- WHAT YOU WILL DO: Look below for the line containing "(799, 641) = (735, 510): green", then write out that line and every line after it to the end, exactly, minus the pictures.

+ + + + +

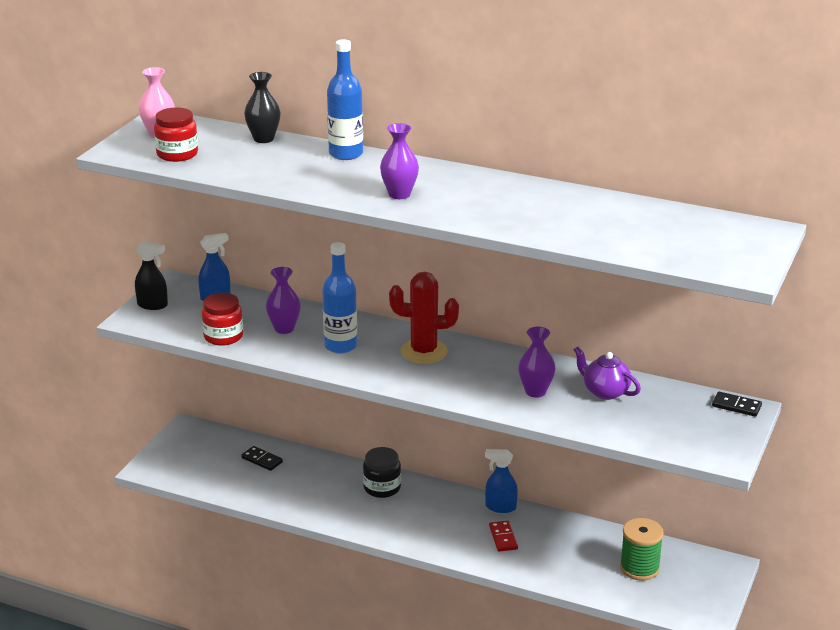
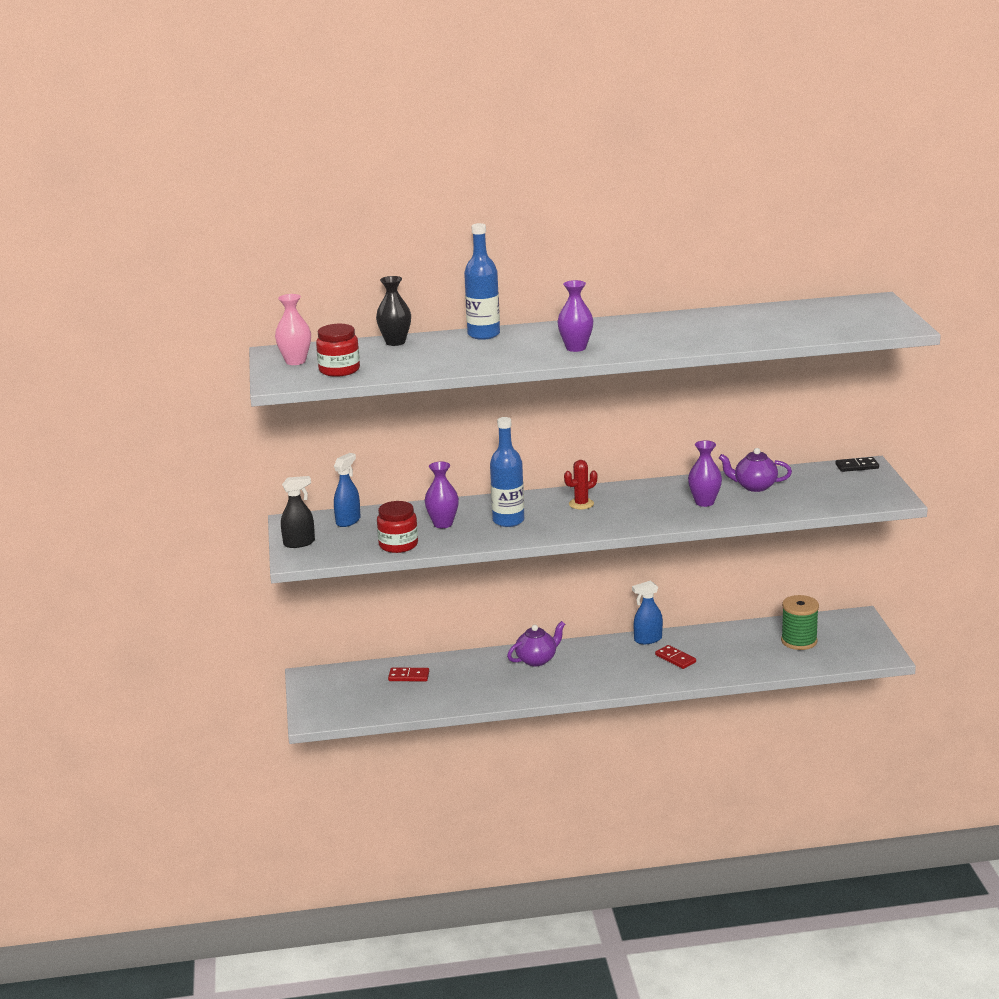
camera: 30 degrees left, 5 degrees down
(262, 460) = (409, 676): black domino -> red domino
(382, 488) = (537, 660): black jar -> purple teapot
(424, 352) = (581, 504): red cactus -> red cactus, size x0.57

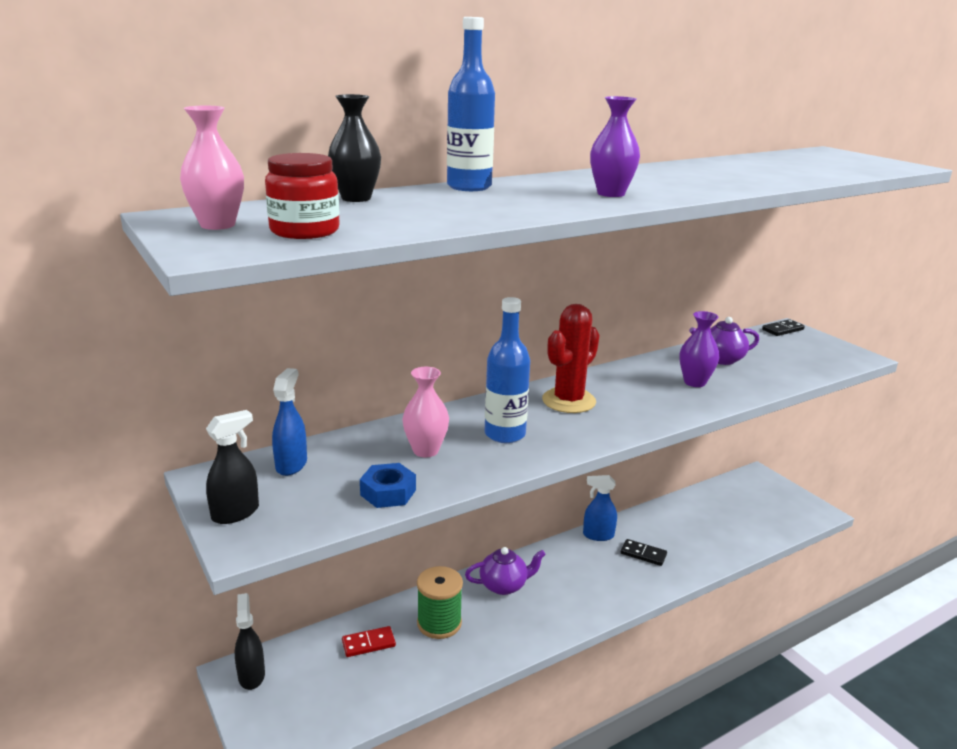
camera: 25 degrees left, 0 degrees up
(319, 679) = (251, 675): none -> black spray bottle
(398, 545) = (388, 492): red jar -> blue nut
(443, 524) = (425, 450): purple vase -> pink vase
(537, 660) = (504, 585): purple teapot -> purple teapot turned 45 degrees clockwise
(581, 504) = (568, 401): red cactus -> red cactus, size x1.76
(647, 639) = (598, 535): blue spray bottle -> blue spray bottle turned 45 degrees clockwise
(675, 659) = (643, 554): red domino -> black domino
(799, 641) = (735, 510): green spool -> green spool (439, 623)

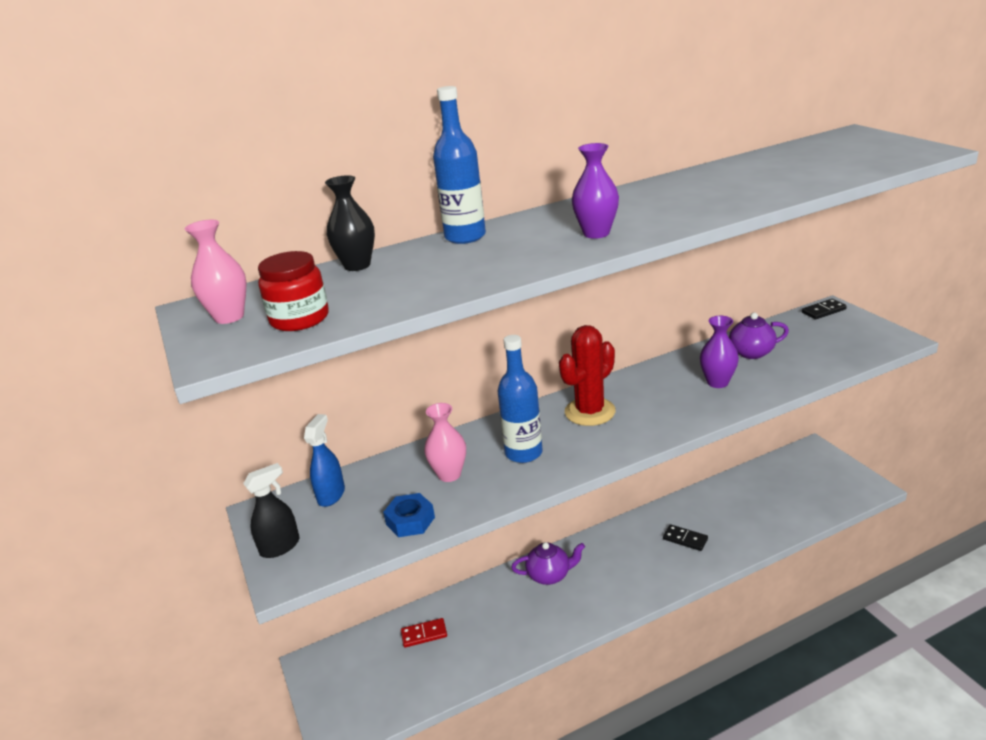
camera: 10 degrees right, 5 degrees up
(251, 675) = (323, 665): black spray bottle -> none
(439, 623) = (487, 613): green spool -> none
(598, 535) = (643, 521): blue spray bottle -> none

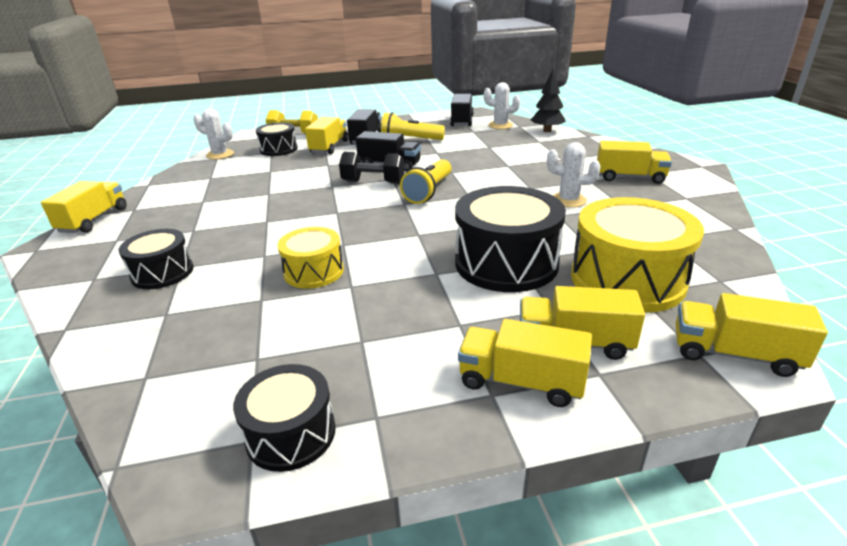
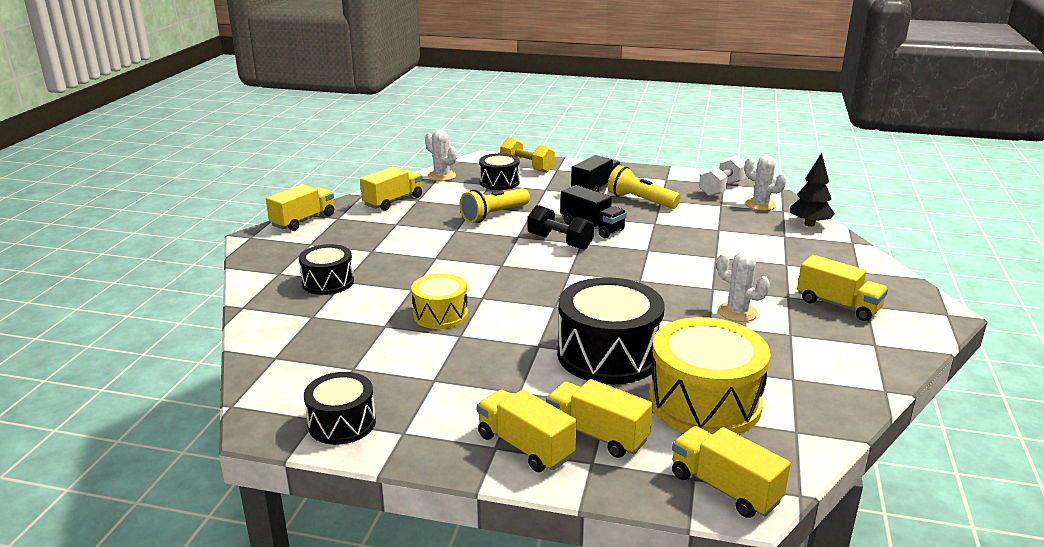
camera: 25 degrees right, 5 degrees down
(329, 147) = (550, 191): yellow truck -> yellow truck (393, 201)
(429, 191) = (604, 266): yellow flashlight -> yellow flashlight (494, 215)
(462, 121) = (721, 189): black truck -> white dumbbell

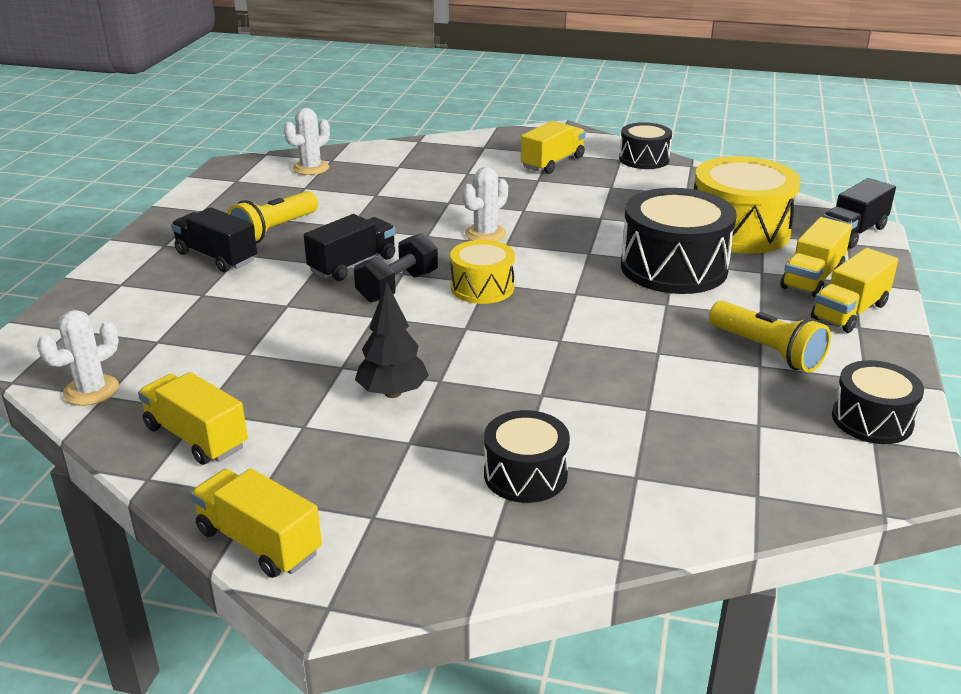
camera: 90 degrees left, 5 degrees up
(440, 314) = (610, 368): yellow drum -> yellow drum (482, 287)
(494, 215) = (292, 335): yellow flashlight -> yellow flashlight (767, 351)
(499, 182) = (153, 333): black drum -> black drum (644, 159)
(527, 167) = (96, 308): yellow dumbbell -> none
(721, 189) = (253, 183): white dumbbell -> none
(724, 488) = (853, 233): yellow truck -> black truck
(737, 312) = (573, 203): white cactus -> white cactus (485, 234)
(809, 224) = (371, 152): black tree -> black tree (392, 393)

+ + + + +

- YOUR SOLUTION:
(799, 641) = (735, 510): green spool -> green spool (439, 623)

camera: 10 degrees right, 5 degrees up
(251, 675) = (323, 665): black spray bottle -> none
(439, 623) = (487, 613): green spool -> none
(598, 535) = (643, 521): blue spray bottle -> none

camera: 25 degrees right, 5 degrees down
(329, 147) = (550, 191): yellow truck -> yellow truck (393, 201)
(429, 191) = (604, 266): yellow flashlight -> yellow flashlight (494, 215)
(462, 121) = (721, 189): black truck -> white dumbbell

camera: 90 degrees left, 5 degrees up
(440, 314) = (610, 368): yellow drum -> yellow drum (482, 287)
(494, 215) = (292, 335): yellow flashlight -> yellow flashlight (767, 351)
(499, 182) = (153, 333): black drum -> black drum (644, 159)
(527, 167) = (96, 308): yellow dumbbell -> none
(721, 189) = (253, 183): white dumbbell -> none
(724, 488) = (853, 233): yellow truck -> black truck
(737, 312) = (573, 203): white cactus -> white cactus (485, 234)
(809, 224) = (371, 152): black tree -> black tree (392, 393)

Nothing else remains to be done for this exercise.